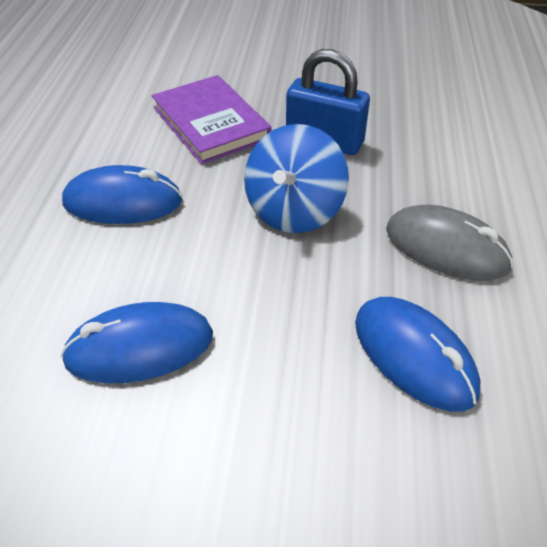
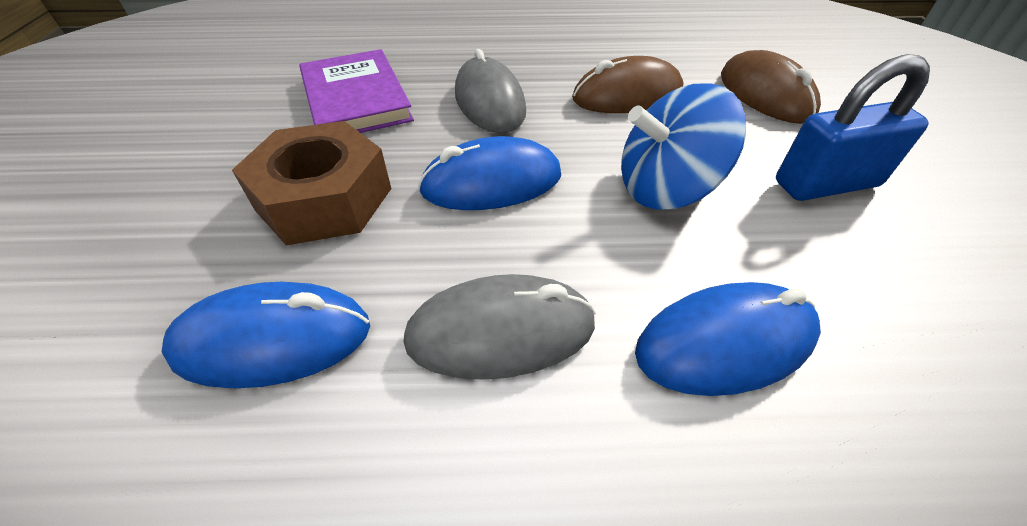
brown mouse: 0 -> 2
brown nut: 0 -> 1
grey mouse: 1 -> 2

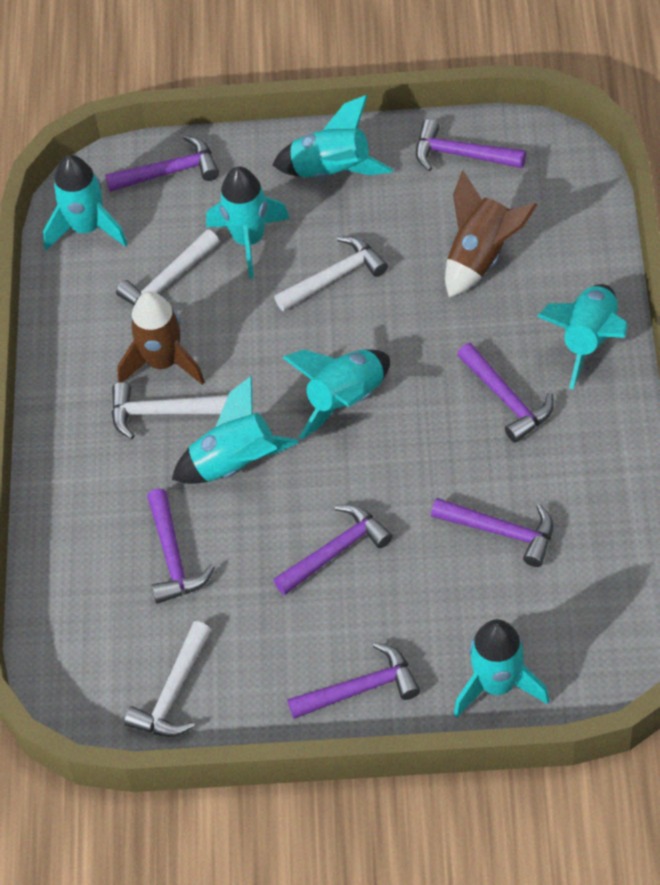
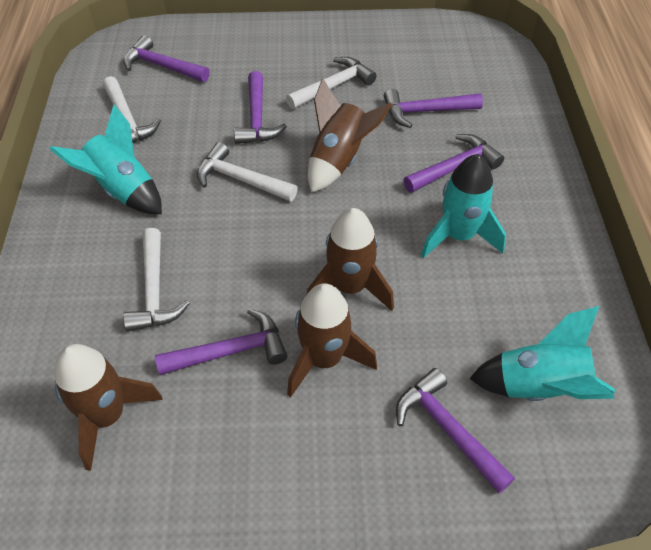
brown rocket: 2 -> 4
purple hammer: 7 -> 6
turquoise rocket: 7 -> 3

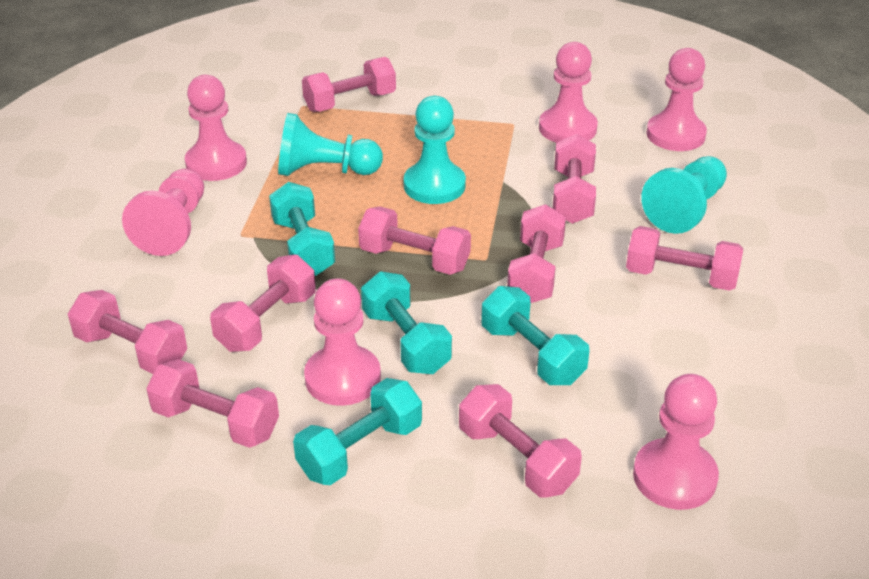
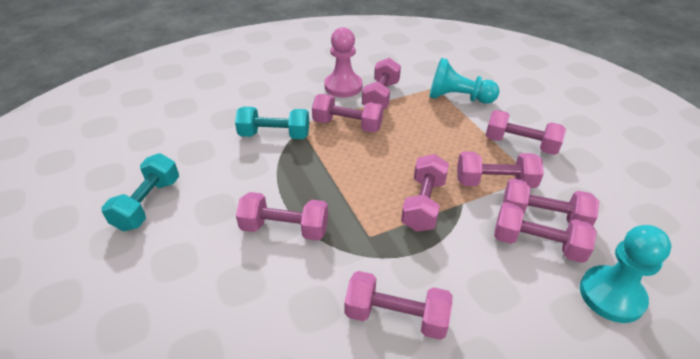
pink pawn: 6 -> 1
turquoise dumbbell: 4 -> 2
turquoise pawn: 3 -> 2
|---|
Copy out the entries verbatim and leave the images out.

▶ **Answer section**:
brown mouse: 0 -> 2
brown nut: 0 -> 1
grey mouse: 1 -> 2

brown rocket: 2 -> 4
purple hammer: 7 -> 6
turquoise rocket: 7 -> 3

pink pawn: 6 -> 1
turquoise dumbbell: 4 -> 2
turquoise pawn: 3 -> 2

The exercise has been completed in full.